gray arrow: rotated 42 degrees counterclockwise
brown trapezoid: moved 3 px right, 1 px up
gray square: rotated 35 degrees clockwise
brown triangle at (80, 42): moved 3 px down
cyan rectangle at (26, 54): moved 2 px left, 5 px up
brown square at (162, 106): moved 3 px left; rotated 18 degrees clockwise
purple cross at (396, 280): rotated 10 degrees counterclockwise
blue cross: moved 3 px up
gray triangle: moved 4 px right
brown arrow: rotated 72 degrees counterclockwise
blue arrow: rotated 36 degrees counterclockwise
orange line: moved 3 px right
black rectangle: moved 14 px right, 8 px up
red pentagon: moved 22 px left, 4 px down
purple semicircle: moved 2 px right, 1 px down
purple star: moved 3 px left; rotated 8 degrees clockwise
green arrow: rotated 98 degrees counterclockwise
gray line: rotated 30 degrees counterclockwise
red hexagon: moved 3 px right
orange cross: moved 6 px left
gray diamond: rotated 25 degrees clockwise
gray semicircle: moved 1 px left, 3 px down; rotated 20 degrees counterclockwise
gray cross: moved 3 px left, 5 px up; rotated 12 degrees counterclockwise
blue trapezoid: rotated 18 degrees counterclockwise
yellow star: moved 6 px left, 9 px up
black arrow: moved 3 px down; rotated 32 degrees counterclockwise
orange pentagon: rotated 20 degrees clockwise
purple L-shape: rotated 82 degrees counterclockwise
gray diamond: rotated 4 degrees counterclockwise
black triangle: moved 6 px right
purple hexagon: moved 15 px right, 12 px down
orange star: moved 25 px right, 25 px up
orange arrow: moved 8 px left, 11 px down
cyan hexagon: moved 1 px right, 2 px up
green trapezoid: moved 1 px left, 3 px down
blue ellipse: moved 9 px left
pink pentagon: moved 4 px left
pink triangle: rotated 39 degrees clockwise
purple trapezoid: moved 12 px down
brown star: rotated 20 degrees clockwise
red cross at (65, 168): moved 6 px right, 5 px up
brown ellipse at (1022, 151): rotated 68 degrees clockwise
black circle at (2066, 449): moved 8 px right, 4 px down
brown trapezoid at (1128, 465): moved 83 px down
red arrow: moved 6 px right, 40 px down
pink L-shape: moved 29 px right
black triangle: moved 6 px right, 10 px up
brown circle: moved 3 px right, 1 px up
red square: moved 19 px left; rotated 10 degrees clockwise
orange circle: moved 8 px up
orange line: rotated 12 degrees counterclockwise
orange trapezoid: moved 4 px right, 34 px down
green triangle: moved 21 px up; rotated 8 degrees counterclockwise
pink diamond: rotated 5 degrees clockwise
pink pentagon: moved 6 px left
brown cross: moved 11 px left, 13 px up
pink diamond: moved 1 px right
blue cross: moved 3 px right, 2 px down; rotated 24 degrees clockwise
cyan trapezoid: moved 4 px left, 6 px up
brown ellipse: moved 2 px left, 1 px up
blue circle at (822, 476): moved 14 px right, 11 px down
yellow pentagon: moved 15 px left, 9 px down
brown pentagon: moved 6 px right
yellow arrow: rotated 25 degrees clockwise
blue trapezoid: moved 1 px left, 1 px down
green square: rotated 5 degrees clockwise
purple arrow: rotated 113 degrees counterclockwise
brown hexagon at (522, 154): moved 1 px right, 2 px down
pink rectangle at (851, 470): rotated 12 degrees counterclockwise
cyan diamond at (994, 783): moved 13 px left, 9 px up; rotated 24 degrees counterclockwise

▸ **AIM OF THE EXERCISE**
Above are some records. Print them all exactly.

▸ **ANSWER SECTION**
gray arrow: rotated 42 degrees counterclockwise
brown trapezoid: moved 3 px right, 1 px up
gray square: rotated 35 degrees clockwise
brown triangle at (80, 42): moved 3 px down
cyan rectangle at (26, 54): moved 2 px left, 5 px up
brown square at (162, 106): moved 3 px left; rotated 18 degrees clockwise
purple cross at (396, 280): rotated 10 degrees counterclockwise
blue cross: moved 3 px up
gray triangle: moved 4 px right
brown arrow: rotated 72 degrees counterclockwise
blue arrow: rotated 36 degrees counterclockwise
orange line: moved 3 px right
black rectangle: moved 14 px right, 8 px up
red pentagon: moved 22 px left, 4 px down
purple semicircle: moved 2 px right, 1 px down
purple star: moved 3 px left; rotated 8 degrees clockwise
green arrow: rotated 98 degrees counterclockwise
gray line: rotated 30 degrees counterclockwise
red hexagon: moved 3 px right
orange cross: moved 6 px left
gray diamond: rotated 25 degrees clockwise
gray semicircle: moved 1 px left, 3 px down; rotated 20 degrees counterclockwise
gray cross: moved 3 px left, 5 px up; rotated 12 degrees counterclockwise
blue trapezoid: rotated 18 degrees counterclockwise
yellow star: moved 6 px left, 9 px up
black arrow: moved 3 px down; rotated 32 degrees counterclockwise
orange pentagon: rotated 20 degrees clockwise
purple L-shape: rotated 82 degrees counterclockwise
gray diamond: rotated 4 degrees counterclockwise
black triangle: moved 6 px right
purple hexagon: moved 15 px right, 12 px down
orange star: moved 25 px right, 25 px up
orange arrow: moved 8 px left, 11 px down
cyan hexagon: moved 1 px right, 2 px up
green trapezoid: moved 1 px left, 3 px down
blue ellipse: moved 9 px left
pink pentagon: moved 4 px left
pink triangle: rotated 39 degrees clockwise
purple trapezoid: moved 12 px down
brown star: rotated 20 degrees clockwise
red cross at (65, 168): moved 6 px right, 5 px up
brown ellipse at (1022, 151): rotated 68 degrees clockwise
black circle at (2066, 449): moved 8 px right, 4 px down
brown trapezoid at (1128, 465): moved 83 px down
red arrow: moved 6 px right, 40 px down
pink L-shape: moved 29 px right
black triangle: moved 6 px right, 10 px up
brown circle: moved 3 px right, 1 px up
red square: moved 19 px left; rotated 10 degrees clockwise
orange circle: moved 8 px up
orange line: rotated 12 degrees counterclockwise
orange trapezoid: moved 4 px right, 34 px down
green triangle: moved 21 px up; rotated 8 degrees counterclockwise
pink diamond: rotated 5 degrees clockwise
pink pentagon: moved 6 px left
brown cross: moved 11 px left, 13 px up
pink diamond: moved 1 px right
blue cross: moved 3 px right, 2 px down; rotated 24 degrees clockwise
cyan trapezoid: moved 4 px left, 6 px up
brown ellipse: moved 2 px left, 1 px up
blue circle at (822, 476): moved 14 px right, 11 px down
yellow pentagon: moved 15 px left, 9 px down
brown pentagon: moved 6 px right
yellow arrow: rotated 25 degrees clockwise
blue trapezoid: moved 1 px left, 1 px down
green square: rotated 5 degrees clockwise
purple arrow: rotated 113 degrees counterclockwise
brown hexagon at (522, 154): moved 1 px right, 2 px down
pink rectangle at (851, 470): rotated 12 degrees counterclockwise
cyan diamond at (994, 783): moved 13 px left, 9 px up; rotated 24 degrees counterclockwise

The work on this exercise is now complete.